═════ SUPPLIED RECORDS ═════
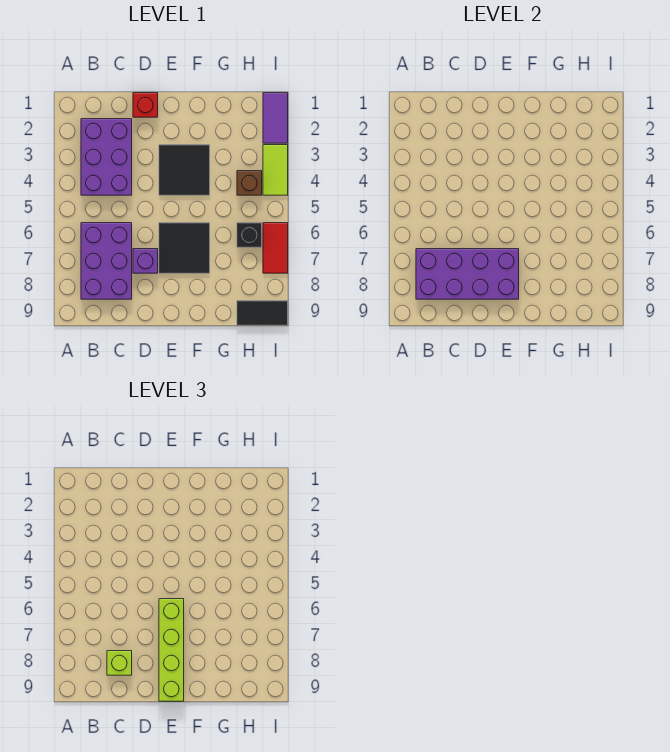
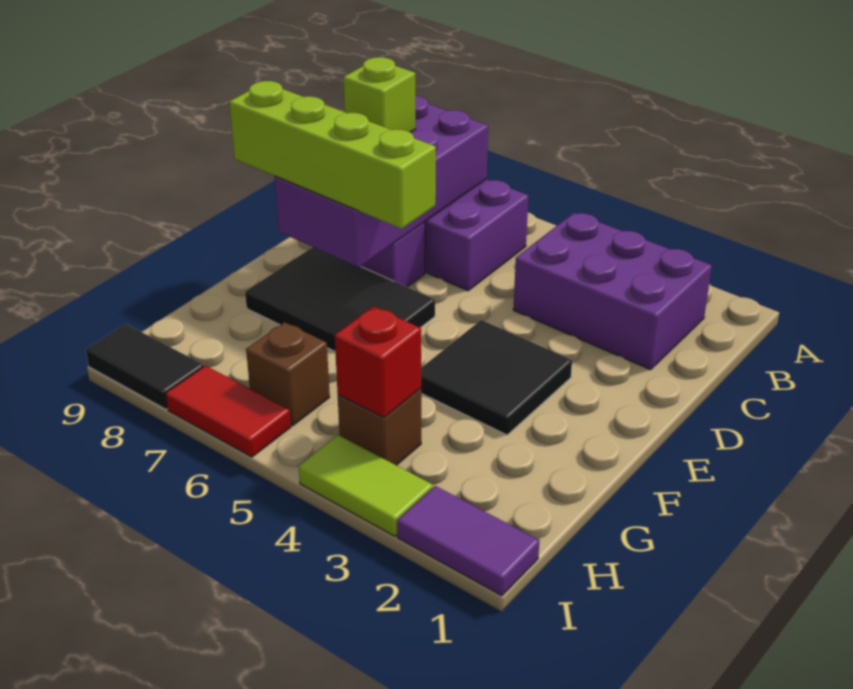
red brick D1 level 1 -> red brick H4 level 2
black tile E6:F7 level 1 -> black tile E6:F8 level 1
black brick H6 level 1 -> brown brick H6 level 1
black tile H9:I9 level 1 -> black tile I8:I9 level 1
═════
═════ SUPPLIED RECORDS ═════
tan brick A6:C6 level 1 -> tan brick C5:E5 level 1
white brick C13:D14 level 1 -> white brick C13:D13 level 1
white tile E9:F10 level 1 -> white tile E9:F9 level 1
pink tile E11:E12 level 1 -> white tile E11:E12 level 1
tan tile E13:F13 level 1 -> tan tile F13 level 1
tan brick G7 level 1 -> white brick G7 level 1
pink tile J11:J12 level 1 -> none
═════
• **REQUIRED WORK**
Check every line of the entries for the string "tile". Give only the number of lines that hold it.

• **TASK ANSWER**
6